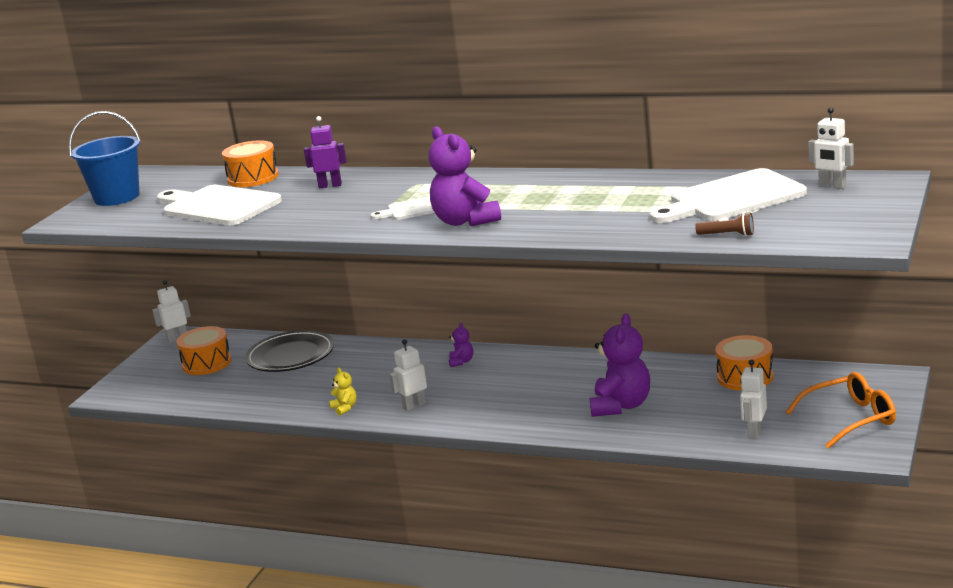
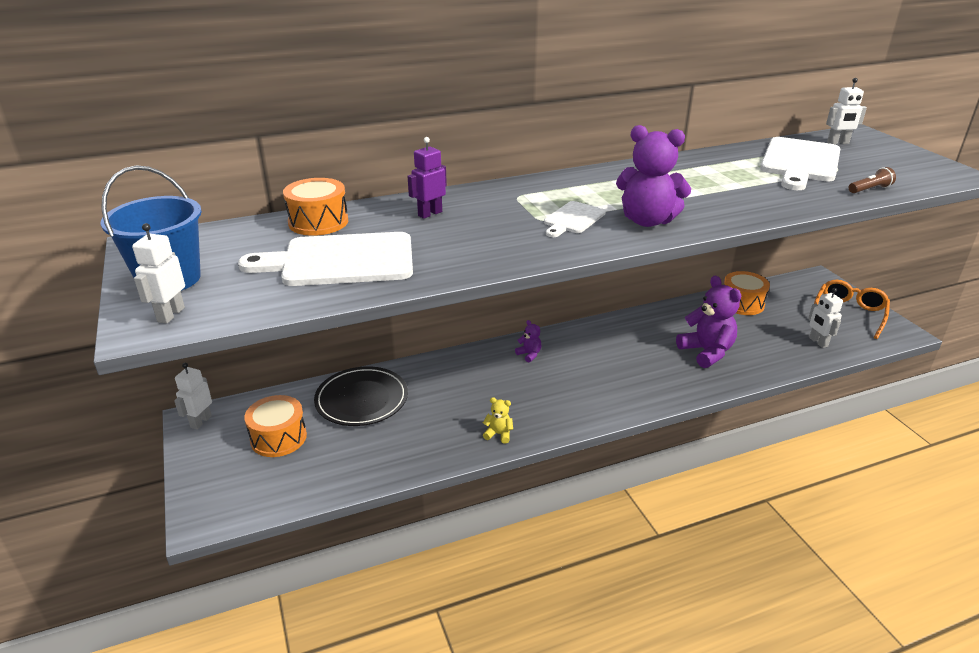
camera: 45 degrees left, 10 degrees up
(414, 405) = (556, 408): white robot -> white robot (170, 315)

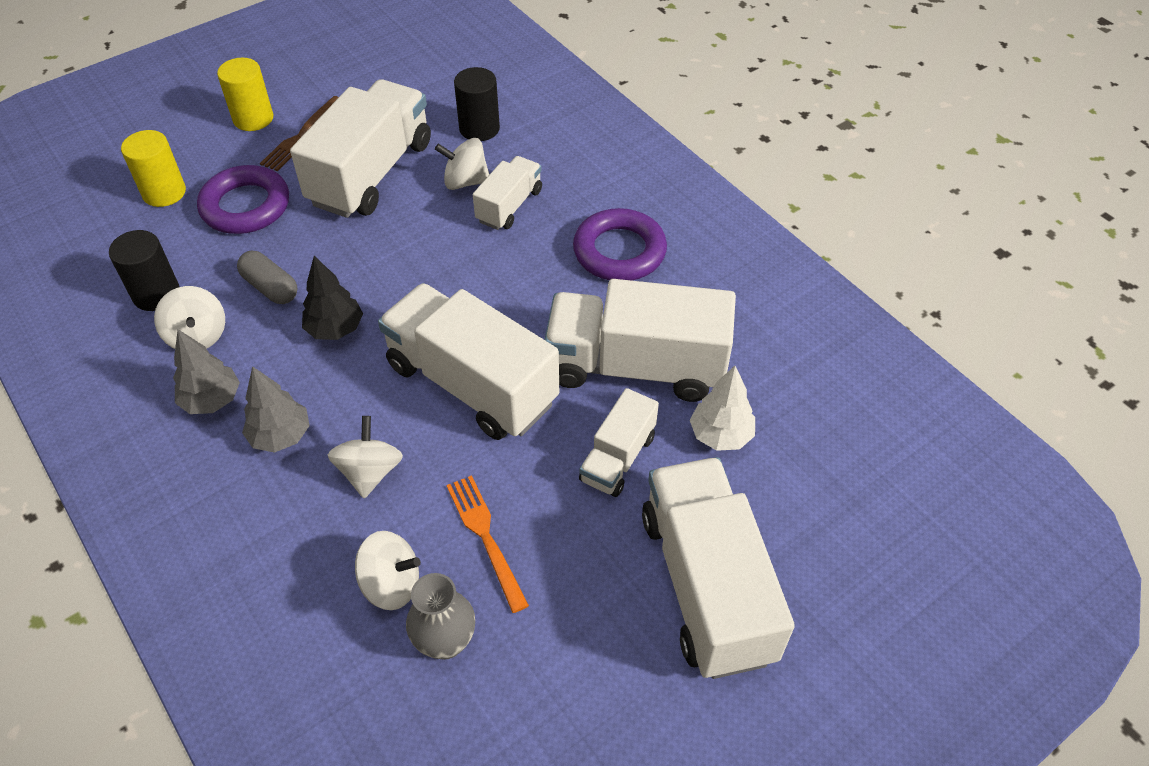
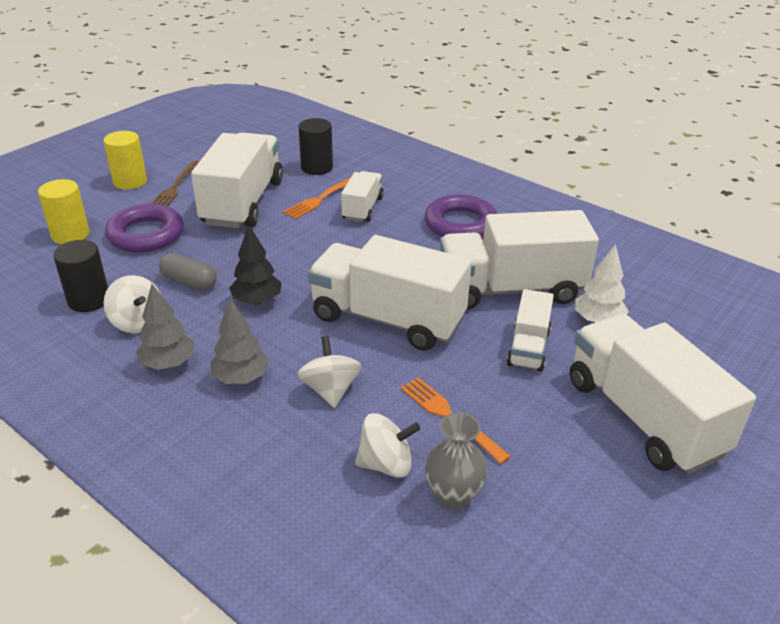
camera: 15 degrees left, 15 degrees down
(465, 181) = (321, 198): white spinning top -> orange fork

####

Please print the listing above again word for word, without its pictures.

## OUTPUT BELOW
camera: 45 degrees left, 10 degrees up
(414, 405) = (556, 408): white robot -> white robot (170, 315)

camera: 15 degrees left, 15 degrees down
(465, 181) = (321, 198): white spinning top -> orange fork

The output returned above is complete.